- How to complete this task -
Of all the lines below, output only those starting at the one with "# camera: 170 degrees left, 10 degrees up" and ending at the one with "move,pomme (jaune),544 207,,253", both ends included, exactly as written.
-- Opening Marker --
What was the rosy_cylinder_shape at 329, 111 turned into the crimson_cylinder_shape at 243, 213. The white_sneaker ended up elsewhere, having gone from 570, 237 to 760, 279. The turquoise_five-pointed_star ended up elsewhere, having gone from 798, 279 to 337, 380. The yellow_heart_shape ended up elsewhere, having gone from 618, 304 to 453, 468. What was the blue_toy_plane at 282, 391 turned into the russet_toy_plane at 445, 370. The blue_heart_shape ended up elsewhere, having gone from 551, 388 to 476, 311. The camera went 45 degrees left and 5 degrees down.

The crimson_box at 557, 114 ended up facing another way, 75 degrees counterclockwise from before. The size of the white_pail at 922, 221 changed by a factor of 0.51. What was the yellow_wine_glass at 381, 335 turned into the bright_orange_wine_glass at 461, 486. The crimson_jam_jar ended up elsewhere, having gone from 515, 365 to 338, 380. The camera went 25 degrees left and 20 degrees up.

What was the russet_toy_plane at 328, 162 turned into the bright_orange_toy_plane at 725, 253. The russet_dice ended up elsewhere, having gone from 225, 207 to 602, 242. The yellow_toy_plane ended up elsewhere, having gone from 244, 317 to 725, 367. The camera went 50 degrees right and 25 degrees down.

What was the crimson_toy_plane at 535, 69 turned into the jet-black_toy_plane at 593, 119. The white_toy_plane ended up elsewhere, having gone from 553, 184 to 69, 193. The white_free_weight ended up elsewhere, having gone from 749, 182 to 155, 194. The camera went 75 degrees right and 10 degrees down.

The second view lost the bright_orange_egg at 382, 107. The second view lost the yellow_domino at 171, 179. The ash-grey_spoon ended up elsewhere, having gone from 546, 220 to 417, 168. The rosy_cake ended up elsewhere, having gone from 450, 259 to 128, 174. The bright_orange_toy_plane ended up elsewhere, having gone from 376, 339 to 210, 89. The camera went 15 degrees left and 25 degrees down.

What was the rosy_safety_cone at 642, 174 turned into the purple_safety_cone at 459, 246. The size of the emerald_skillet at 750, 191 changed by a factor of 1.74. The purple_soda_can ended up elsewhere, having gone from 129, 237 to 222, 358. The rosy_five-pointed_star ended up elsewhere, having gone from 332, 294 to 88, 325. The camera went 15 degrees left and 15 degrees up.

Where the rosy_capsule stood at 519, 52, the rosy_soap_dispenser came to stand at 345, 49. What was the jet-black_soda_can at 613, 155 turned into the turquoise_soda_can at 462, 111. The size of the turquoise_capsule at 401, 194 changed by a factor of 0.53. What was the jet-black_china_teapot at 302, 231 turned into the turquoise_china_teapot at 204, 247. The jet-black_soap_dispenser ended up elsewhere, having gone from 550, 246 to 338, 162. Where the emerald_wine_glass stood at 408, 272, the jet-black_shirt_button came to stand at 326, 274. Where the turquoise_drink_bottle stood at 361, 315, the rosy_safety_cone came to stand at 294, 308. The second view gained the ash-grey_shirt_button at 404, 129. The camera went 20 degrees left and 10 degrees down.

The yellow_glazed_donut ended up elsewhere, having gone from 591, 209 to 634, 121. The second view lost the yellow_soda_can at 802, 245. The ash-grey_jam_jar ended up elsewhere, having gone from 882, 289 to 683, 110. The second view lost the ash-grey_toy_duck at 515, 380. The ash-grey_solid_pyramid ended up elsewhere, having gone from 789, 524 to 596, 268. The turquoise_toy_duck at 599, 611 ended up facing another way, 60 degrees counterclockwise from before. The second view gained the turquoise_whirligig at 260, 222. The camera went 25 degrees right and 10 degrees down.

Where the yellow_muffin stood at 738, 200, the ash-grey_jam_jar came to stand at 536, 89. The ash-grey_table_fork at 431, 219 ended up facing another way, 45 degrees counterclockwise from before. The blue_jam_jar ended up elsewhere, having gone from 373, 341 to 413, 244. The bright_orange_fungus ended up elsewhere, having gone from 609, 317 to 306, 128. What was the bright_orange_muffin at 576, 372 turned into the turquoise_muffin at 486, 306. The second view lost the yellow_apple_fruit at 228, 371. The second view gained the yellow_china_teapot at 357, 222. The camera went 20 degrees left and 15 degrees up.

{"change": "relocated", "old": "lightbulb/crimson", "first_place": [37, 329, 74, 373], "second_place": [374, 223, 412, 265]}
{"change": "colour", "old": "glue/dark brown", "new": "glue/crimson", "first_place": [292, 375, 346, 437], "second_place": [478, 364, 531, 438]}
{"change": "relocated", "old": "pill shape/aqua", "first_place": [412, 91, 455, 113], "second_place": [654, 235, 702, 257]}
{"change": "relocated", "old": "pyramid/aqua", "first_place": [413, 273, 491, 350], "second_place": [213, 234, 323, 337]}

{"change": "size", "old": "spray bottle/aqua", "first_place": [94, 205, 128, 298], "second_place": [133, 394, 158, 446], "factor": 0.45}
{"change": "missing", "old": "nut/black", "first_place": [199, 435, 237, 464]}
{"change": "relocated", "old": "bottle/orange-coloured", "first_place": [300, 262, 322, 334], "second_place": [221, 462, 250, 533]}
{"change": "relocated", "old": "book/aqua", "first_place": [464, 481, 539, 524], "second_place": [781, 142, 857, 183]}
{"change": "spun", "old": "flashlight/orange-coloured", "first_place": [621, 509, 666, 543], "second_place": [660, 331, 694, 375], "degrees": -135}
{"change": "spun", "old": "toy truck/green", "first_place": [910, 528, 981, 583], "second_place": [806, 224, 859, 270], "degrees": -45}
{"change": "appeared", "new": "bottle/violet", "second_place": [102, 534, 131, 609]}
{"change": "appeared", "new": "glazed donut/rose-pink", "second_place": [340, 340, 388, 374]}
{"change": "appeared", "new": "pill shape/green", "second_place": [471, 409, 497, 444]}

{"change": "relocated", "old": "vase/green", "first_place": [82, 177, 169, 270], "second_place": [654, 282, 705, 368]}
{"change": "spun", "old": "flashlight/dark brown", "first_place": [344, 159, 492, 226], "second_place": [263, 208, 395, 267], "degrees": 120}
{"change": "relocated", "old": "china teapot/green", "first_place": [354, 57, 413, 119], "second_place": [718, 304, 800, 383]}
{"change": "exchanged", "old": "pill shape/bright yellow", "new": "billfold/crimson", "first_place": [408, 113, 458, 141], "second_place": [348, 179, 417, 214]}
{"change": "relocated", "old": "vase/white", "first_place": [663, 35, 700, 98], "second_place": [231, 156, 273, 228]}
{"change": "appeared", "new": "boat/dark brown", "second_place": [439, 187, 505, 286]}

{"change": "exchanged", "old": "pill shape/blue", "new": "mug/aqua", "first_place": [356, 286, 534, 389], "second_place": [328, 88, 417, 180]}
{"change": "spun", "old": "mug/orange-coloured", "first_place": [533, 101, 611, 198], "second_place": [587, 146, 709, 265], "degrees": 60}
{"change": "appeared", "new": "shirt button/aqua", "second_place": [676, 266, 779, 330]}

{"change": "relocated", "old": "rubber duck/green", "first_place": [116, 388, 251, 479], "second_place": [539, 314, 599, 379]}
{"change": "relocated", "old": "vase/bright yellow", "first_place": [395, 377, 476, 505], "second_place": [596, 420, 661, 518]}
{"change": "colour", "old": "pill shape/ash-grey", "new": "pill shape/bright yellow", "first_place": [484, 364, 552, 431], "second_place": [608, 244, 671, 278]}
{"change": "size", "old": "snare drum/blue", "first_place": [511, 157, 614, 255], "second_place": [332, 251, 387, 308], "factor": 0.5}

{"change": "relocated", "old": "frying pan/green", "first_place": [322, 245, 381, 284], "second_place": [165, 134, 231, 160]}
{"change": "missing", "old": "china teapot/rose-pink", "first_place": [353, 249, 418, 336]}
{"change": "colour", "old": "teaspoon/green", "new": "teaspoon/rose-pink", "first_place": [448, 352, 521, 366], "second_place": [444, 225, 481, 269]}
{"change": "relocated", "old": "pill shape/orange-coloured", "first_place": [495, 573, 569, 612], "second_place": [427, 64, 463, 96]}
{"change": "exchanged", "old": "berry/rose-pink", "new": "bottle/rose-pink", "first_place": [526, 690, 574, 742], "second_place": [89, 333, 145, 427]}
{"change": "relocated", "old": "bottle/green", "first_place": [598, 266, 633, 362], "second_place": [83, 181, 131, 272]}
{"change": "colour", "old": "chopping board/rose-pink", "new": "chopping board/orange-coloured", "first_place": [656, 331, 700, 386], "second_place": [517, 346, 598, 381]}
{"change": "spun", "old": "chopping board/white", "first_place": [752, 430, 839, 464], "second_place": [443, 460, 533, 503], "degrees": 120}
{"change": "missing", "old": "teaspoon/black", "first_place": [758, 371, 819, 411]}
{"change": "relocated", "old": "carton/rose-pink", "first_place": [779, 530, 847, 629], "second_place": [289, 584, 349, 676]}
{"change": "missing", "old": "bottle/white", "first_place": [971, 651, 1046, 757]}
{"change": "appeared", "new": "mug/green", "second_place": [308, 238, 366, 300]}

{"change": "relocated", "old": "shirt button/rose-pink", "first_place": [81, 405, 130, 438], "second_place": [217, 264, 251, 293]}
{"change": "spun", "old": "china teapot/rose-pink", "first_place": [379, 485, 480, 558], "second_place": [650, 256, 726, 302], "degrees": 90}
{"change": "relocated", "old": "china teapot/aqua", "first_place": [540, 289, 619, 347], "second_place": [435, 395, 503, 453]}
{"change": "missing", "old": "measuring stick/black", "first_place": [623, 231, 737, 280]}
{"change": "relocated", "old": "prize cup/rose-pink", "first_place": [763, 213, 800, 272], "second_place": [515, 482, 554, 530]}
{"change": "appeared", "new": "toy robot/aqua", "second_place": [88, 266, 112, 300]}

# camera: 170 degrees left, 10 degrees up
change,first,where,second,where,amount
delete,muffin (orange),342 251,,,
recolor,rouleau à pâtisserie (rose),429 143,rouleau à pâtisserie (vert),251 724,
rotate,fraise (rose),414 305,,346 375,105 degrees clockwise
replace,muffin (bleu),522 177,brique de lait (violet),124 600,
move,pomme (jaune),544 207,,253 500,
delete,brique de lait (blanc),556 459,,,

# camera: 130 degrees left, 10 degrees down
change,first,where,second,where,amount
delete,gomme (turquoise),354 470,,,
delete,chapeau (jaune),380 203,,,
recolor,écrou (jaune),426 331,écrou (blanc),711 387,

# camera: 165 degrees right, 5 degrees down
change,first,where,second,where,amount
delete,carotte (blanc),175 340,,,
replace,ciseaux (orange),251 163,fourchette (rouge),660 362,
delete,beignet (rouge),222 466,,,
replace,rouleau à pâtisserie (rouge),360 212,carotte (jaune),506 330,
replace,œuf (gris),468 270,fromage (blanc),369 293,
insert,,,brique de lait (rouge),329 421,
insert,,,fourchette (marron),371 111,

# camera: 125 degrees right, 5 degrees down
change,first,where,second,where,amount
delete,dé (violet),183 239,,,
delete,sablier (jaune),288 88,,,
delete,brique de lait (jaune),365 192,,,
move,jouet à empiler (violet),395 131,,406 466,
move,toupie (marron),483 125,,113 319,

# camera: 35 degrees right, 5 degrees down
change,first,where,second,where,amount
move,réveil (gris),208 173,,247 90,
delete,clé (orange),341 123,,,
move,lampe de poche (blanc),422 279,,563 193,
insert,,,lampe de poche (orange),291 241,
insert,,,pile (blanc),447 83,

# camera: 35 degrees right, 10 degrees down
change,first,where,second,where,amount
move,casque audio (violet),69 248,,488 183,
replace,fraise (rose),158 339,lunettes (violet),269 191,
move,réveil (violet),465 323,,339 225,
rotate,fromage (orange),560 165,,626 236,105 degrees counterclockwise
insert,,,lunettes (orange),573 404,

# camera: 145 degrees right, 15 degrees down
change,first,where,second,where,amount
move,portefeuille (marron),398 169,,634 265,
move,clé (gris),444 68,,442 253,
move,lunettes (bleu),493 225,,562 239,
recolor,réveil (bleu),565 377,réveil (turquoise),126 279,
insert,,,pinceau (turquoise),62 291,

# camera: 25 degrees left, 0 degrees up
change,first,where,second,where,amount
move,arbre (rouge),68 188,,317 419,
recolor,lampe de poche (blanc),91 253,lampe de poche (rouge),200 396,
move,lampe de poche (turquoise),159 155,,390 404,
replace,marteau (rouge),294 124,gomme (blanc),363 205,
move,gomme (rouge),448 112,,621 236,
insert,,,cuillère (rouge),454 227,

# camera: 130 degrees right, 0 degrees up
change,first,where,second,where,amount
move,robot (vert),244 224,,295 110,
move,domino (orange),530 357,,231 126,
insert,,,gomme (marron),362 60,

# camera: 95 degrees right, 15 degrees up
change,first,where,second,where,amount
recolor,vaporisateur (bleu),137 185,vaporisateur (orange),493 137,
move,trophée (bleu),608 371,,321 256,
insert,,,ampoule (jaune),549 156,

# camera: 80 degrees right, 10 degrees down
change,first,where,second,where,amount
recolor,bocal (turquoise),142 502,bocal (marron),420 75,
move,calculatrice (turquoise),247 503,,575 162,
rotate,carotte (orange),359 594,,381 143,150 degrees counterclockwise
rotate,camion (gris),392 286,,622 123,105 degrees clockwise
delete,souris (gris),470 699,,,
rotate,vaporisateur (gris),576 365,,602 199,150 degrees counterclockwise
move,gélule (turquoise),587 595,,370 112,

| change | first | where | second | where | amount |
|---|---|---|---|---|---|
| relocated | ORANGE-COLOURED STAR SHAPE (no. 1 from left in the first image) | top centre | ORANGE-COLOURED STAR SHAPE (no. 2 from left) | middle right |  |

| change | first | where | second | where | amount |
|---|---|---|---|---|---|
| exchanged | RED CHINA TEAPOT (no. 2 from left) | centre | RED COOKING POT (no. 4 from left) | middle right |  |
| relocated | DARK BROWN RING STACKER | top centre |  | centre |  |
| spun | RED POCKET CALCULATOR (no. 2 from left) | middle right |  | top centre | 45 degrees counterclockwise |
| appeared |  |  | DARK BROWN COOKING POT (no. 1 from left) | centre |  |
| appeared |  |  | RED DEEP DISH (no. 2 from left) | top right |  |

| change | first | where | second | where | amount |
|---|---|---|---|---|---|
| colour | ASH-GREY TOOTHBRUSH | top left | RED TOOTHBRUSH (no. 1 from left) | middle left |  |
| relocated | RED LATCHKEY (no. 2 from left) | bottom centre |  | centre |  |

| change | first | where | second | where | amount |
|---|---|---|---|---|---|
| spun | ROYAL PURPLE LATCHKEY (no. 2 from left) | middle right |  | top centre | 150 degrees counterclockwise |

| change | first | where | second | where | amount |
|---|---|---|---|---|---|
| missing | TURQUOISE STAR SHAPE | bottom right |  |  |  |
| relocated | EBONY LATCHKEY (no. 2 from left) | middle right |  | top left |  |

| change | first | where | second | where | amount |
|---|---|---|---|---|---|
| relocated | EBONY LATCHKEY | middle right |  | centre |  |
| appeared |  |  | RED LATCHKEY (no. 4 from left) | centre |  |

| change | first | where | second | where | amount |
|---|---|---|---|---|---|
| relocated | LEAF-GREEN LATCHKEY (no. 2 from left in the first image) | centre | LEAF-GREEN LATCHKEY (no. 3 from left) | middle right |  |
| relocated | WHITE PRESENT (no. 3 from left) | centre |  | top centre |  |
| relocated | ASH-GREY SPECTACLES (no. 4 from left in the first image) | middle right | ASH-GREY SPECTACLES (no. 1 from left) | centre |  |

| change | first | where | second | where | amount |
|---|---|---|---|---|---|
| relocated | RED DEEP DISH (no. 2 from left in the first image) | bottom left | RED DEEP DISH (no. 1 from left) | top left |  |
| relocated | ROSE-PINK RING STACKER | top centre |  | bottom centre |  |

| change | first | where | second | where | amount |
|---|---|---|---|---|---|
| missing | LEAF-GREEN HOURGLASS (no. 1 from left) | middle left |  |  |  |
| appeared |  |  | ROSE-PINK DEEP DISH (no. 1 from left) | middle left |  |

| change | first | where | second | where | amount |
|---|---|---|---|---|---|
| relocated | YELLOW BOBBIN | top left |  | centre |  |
-- Closing Marker --
- Your solution -
# camera: 170 degrees left, 10 degrees up
change,first,where,second,where,amount
delete,muffin (orange),342 251,,,
recolor,rouleau à pâtisserie (rose),429 143,rouleau à pâtisserie (vert),251 724,
rotate,fraise (rose),414 305,,346 375,105 degrees clockwise
replace,muffin (bleu),522 177,brique de lait (violet),124 600,
move,pomme (jaune),544 207,,253 500,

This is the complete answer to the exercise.